**TASK REQUIREMENTS:** Substitute "statue" for every "fountain" in the listing, starting at the line that contains "coordinates (438, 374)." and ending at the line that contains "Does white glossy". Reproduce only those lines, leaving everything else unchanged.

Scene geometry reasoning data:
■ ■ ■ ■

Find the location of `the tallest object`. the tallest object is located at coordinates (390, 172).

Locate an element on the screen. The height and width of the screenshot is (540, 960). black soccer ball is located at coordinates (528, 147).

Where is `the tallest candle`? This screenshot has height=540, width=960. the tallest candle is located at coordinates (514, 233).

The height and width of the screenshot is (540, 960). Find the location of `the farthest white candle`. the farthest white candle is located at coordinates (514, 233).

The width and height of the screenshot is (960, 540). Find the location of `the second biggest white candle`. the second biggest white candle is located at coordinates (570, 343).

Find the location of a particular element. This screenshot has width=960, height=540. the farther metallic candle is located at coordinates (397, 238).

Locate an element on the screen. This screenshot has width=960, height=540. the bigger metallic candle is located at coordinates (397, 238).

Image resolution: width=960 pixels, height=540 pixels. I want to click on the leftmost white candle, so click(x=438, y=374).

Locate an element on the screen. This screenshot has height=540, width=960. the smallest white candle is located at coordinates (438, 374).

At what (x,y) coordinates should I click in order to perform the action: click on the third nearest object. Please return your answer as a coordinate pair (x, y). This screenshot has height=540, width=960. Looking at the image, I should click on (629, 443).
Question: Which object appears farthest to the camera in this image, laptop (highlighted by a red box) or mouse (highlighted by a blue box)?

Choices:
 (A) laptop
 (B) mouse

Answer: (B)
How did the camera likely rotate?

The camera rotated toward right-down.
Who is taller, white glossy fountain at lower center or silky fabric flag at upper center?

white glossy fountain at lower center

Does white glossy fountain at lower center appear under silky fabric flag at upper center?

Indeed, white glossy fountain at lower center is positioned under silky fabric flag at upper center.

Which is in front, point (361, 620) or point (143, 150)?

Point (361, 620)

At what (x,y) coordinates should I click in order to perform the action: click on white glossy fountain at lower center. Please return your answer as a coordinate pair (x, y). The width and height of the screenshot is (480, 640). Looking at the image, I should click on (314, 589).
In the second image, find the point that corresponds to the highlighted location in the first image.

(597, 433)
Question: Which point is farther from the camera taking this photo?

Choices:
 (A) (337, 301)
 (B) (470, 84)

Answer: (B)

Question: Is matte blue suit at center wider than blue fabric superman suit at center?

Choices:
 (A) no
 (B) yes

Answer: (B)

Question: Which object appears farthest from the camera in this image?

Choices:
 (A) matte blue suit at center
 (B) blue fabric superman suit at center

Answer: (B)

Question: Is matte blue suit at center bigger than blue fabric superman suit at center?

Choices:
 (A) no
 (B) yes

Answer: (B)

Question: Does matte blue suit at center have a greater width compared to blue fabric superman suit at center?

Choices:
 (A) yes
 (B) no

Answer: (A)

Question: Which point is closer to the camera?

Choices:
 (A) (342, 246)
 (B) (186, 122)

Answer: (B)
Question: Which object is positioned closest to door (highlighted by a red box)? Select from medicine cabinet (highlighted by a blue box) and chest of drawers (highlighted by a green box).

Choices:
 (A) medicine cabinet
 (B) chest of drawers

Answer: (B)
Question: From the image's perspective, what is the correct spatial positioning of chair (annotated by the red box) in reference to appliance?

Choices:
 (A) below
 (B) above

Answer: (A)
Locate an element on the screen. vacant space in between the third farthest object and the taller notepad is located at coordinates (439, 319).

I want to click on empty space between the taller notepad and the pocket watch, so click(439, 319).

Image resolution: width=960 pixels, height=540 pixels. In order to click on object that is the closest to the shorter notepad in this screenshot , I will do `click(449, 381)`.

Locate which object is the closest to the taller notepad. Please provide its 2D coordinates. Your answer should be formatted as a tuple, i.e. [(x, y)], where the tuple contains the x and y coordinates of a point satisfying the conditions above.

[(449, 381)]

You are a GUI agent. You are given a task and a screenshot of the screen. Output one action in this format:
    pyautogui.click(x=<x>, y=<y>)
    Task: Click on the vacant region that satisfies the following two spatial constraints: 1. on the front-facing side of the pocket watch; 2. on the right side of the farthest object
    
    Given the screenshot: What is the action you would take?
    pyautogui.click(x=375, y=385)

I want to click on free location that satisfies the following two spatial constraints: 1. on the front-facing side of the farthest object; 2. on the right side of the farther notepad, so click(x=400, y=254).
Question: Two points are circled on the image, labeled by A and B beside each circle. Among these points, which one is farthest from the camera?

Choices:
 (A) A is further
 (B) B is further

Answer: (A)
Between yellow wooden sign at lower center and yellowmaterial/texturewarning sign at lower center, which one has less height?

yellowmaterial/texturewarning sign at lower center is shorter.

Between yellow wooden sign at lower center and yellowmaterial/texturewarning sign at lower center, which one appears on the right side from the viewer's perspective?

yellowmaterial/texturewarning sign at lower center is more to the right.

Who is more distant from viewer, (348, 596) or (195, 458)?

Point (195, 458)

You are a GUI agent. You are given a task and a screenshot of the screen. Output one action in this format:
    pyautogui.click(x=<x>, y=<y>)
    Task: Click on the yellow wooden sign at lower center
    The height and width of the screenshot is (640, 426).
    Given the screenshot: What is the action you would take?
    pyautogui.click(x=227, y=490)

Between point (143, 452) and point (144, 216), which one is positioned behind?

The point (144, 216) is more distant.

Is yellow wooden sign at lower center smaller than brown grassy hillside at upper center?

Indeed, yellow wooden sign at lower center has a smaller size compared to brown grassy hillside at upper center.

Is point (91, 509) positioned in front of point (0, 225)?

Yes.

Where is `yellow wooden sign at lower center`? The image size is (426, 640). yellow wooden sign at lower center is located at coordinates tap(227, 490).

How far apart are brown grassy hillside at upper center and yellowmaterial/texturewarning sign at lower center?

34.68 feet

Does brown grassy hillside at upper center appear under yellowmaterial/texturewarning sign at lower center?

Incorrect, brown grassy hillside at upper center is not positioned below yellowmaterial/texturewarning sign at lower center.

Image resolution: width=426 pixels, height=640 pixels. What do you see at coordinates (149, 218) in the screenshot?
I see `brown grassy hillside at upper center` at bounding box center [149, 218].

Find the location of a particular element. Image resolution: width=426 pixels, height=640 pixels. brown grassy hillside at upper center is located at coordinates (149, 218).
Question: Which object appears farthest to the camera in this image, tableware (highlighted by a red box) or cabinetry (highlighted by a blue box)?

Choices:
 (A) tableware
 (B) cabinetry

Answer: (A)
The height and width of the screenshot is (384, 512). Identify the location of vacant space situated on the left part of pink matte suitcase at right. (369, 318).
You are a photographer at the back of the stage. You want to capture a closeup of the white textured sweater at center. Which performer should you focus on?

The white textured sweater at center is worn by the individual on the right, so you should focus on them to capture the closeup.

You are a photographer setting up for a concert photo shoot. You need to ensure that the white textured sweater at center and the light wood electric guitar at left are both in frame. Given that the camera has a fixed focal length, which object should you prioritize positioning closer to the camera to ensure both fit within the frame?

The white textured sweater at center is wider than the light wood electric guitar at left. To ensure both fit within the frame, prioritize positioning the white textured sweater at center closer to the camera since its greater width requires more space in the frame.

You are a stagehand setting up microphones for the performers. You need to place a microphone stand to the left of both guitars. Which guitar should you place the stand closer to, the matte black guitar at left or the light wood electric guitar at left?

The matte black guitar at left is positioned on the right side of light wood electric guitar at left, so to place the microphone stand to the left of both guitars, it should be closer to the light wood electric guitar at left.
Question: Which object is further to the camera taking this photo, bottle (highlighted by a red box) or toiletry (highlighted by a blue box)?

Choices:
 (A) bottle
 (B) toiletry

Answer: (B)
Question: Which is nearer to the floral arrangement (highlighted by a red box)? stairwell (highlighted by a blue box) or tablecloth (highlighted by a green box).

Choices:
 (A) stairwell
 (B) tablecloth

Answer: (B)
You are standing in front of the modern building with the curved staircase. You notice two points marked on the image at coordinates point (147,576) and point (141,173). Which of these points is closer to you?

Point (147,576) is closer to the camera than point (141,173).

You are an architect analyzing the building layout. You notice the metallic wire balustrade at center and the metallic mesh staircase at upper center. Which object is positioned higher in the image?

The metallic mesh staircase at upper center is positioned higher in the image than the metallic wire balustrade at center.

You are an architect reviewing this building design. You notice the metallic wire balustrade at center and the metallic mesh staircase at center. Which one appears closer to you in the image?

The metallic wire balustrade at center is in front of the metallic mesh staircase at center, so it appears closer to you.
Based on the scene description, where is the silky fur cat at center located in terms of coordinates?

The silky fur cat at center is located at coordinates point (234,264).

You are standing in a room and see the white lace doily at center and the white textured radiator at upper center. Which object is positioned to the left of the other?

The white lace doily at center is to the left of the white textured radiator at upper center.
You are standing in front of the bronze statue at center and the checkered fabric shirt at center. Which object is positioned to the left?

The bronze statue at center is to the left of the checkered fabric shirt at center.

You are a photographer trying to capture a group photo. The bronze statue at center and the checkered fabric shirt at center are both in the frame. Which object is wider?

■ ■ ■ ■

**TASK ANSWER:**
Locate an element on the screen. This screenshot has height=540, width=960. the smallest white candle is located at coordinates (438, 374).

At what (x,y) coordinates should I click in order to perform the action: click on the third nearest object. Please return your answer as a coordinate pair (x, y). This screenshot has height=540, width=960. Looking at the image, I should click on (629, 443).
Question: Which object appears farthest to the camera in this image, laptop (highlighted by a red box) or mouse (highlighted by a blue box)?

Choices:
 (A) laptop
 (B) mouse

Answer: (B)
How did the camera likely rotate?

The camera rotated toward right-down.
Who is taller, white glossy statue at lower center or silky fabric flag at upper center?

white glossy statue at lower center

Does white glossy statue at lower center appear under silky fabric flag at upper center?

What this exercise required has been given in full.